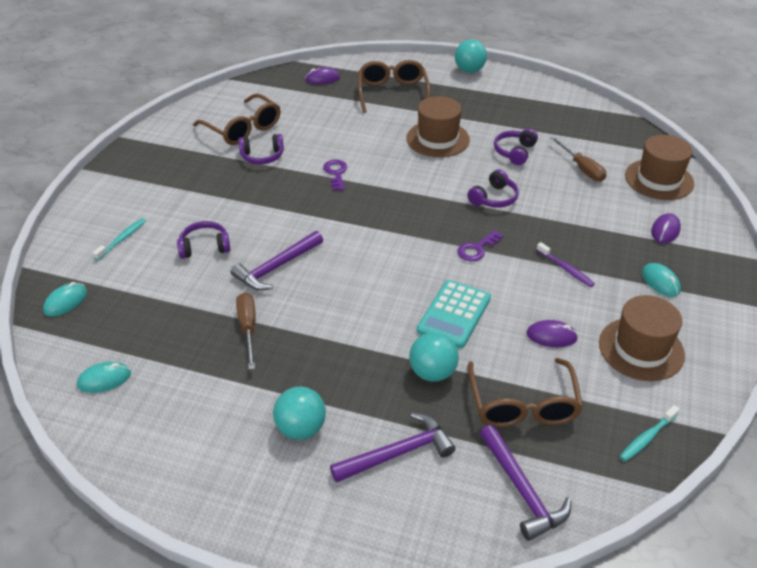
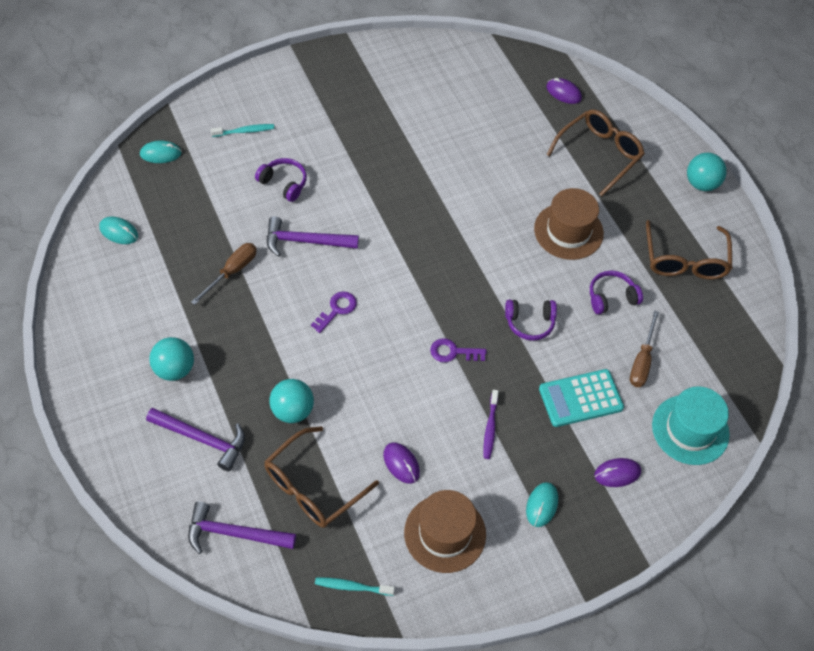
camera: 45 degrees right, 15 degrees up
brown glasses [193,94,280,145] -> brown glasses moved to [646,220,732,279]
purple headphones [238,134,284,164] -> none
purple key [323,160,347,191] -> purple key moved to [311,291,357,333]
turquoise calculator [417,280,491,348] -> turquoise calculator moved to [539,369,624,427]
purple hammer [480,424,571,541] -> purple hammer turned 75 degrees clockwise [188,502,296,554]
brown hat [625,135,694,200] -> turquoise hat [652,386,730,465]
━━━
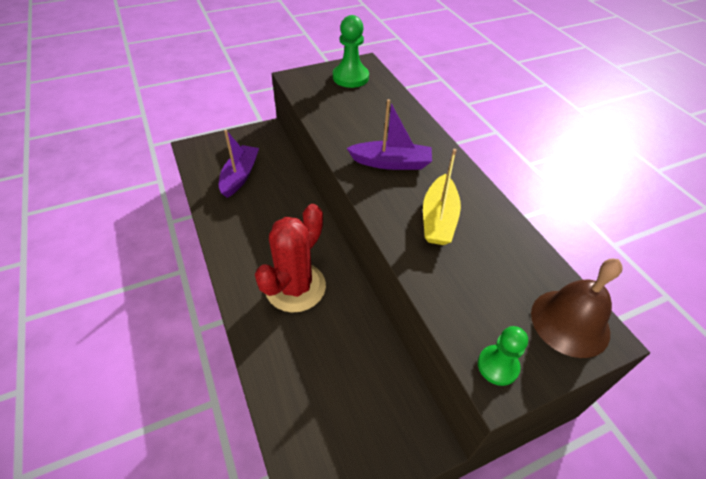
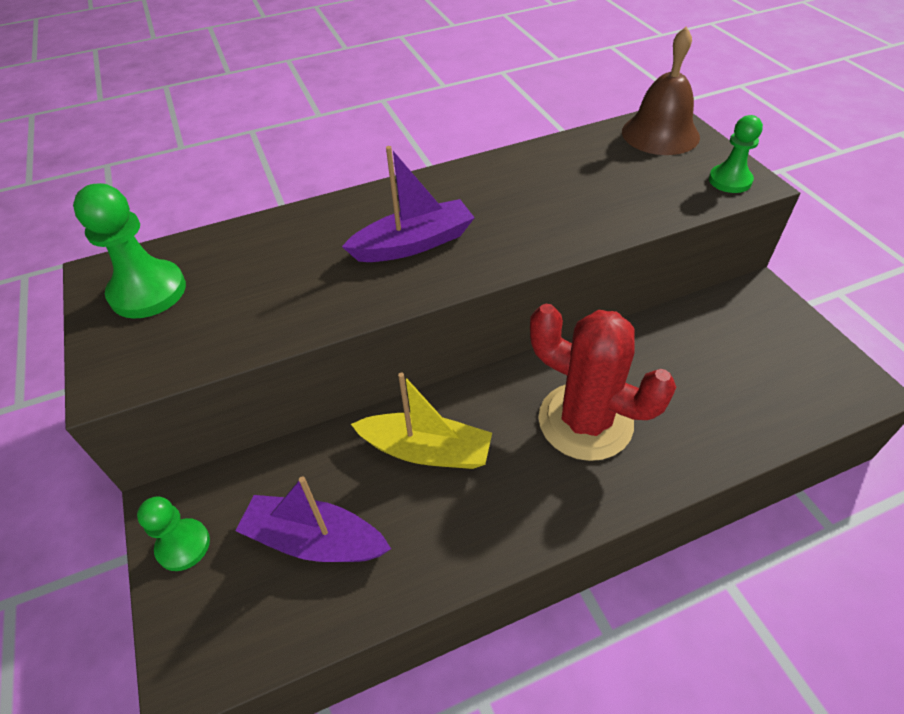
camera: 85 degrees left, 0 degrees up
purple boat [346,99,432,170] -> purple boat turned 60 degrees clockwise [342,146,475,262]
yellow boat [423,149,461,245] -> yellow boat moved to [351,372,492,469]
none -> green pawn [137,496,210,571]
━━━
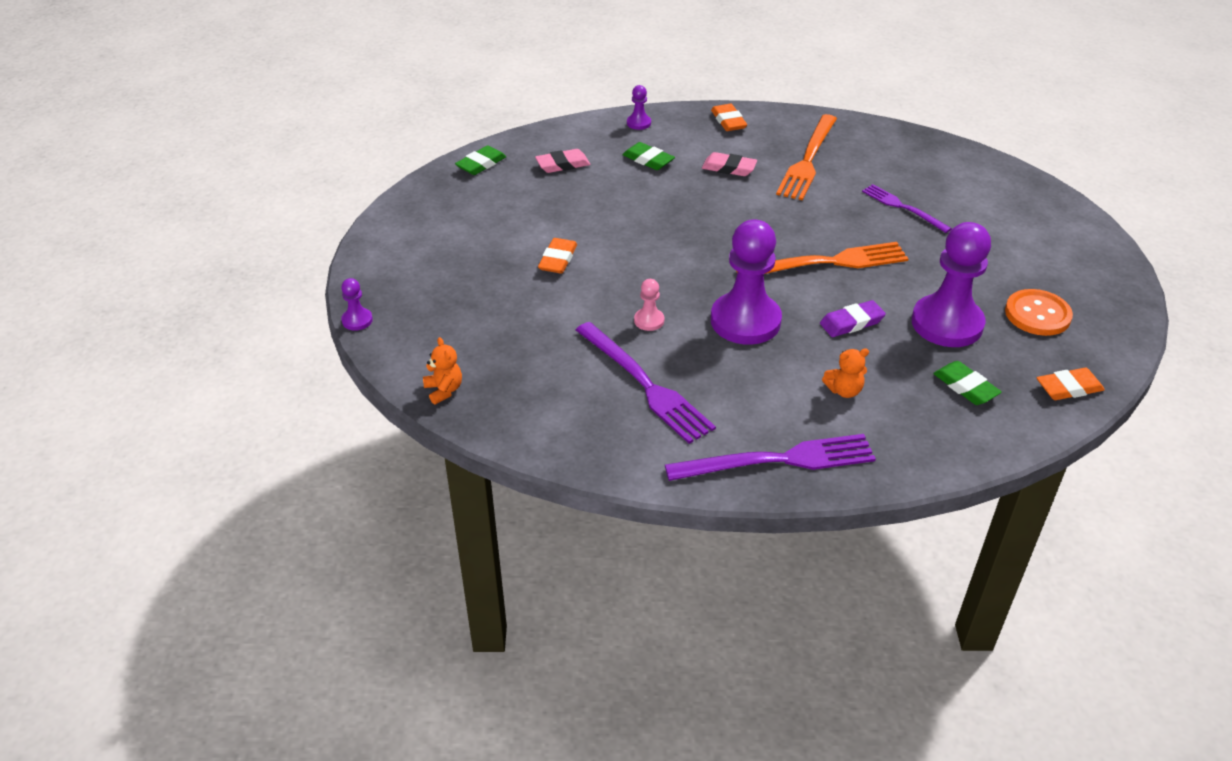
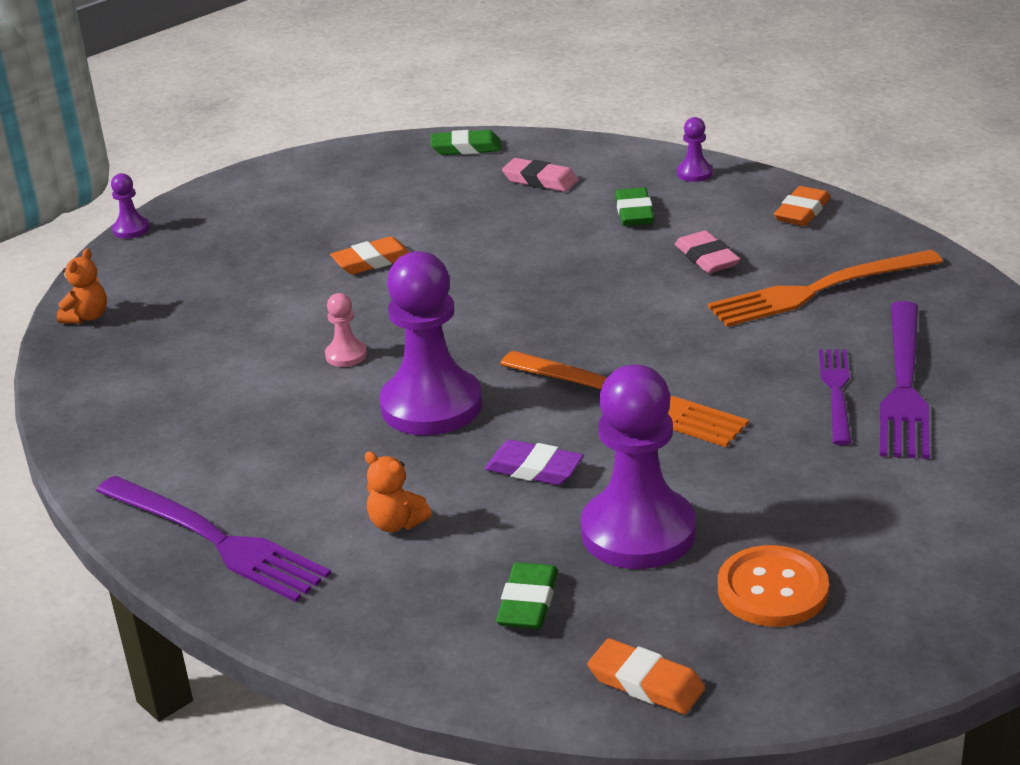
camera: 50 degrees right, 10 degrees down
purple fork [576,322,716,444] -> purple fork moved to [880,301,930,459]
━━━
## What you need to do
Lines wanted from the listing above: the line with "camera: 85 degrees left, 0 degrees up" up to and including the line with "none -> green pawn [137,496,210,571]". Please write them out exactly, adding nothing else.

## Output below
camera: 85 degrees left, 0 degrees up
purple boat [346,99,432,170] -> purple boat turned 60 degrees clockwise [342,146,475,262]
yellow boat [423,149,461,245] -> yellow boat moved to [351,372,492,469]
none -> green pawn [137,496,210,571]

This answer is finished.